PROBLEM
Transcribe the listing below exactly, without pictures.

COLLECTED MATERIAL
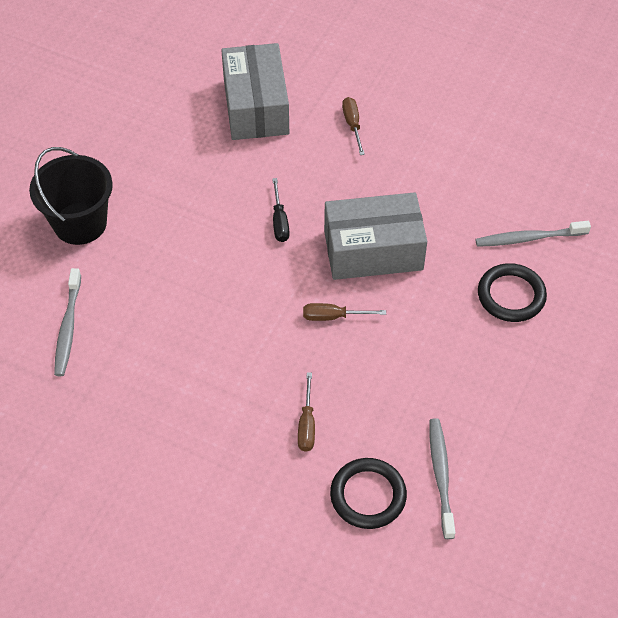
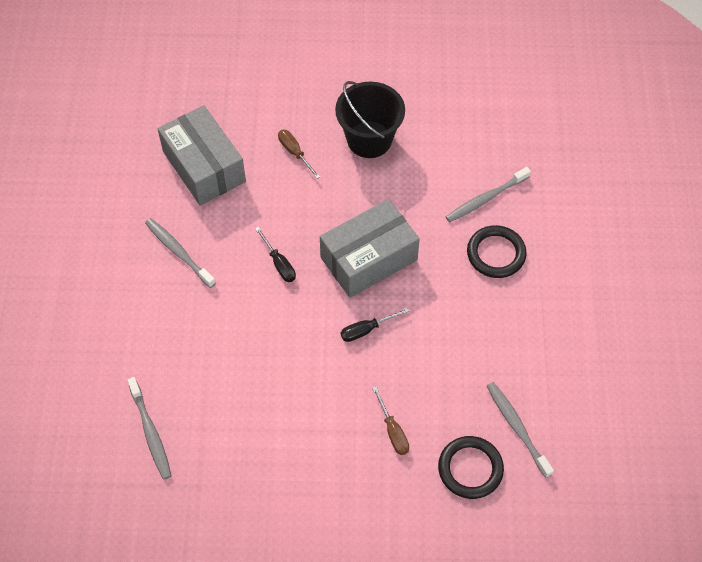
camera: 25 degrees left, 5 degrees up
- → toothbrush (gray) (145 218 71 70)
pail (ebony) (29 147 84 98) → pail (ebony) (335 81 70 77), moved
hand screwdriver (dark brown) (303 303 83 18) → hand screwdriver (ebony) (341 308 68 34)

YOUR SOLUTION
camera: 25 degrees left, 5 degrees up
- → toothbrush (gray) (145 218 71 70)
pail (ebony) (29 147 84 98) → pail (ebony) (335 81 70 77), moved
hand screwdriver (dark brown) (303 303 83 18) → hand screwdriver (ebony) (341 308 68 34)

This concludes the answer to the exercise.